Dataset excerpts:
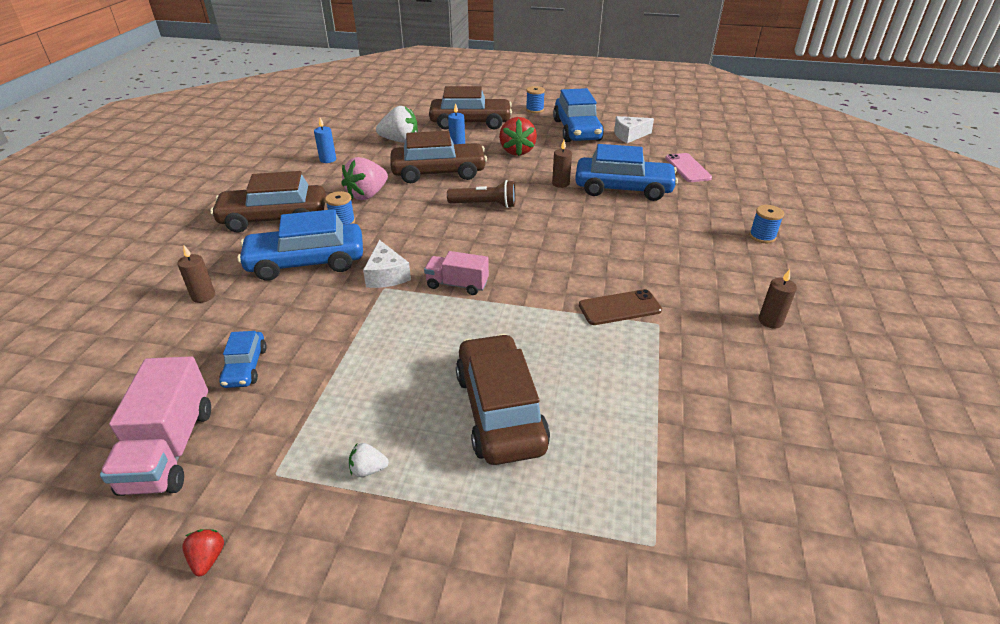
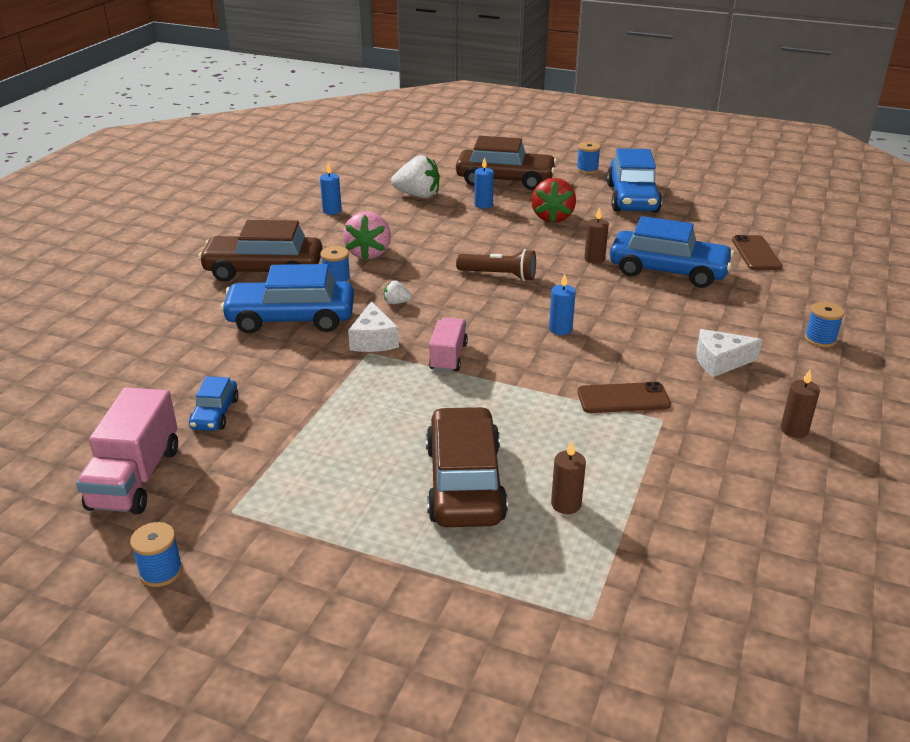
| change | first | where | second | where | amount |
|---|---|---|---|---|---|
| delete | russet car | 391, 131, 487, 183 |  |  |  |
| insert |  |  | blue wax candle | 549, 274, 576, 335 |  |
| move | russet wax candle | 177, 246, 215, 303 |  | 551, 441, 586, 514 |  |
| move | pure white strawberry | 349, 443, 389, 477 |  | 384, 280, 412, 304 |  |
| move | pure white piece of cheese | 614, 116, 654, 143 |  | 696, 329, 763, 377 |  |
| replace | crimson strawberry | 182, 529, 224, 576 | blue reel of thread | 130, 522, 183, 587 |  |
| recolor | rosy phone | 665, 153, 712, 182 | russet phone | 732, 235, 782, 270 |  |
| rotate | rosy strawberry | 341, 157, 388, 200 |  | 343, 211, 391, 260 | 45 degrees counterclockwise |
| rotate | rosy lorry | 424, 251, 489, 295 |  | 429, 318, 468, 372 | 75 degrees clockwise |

Required work:
Once the lines containing "strawberry" in the data above are counted, give the total by itself.

Written answer:
3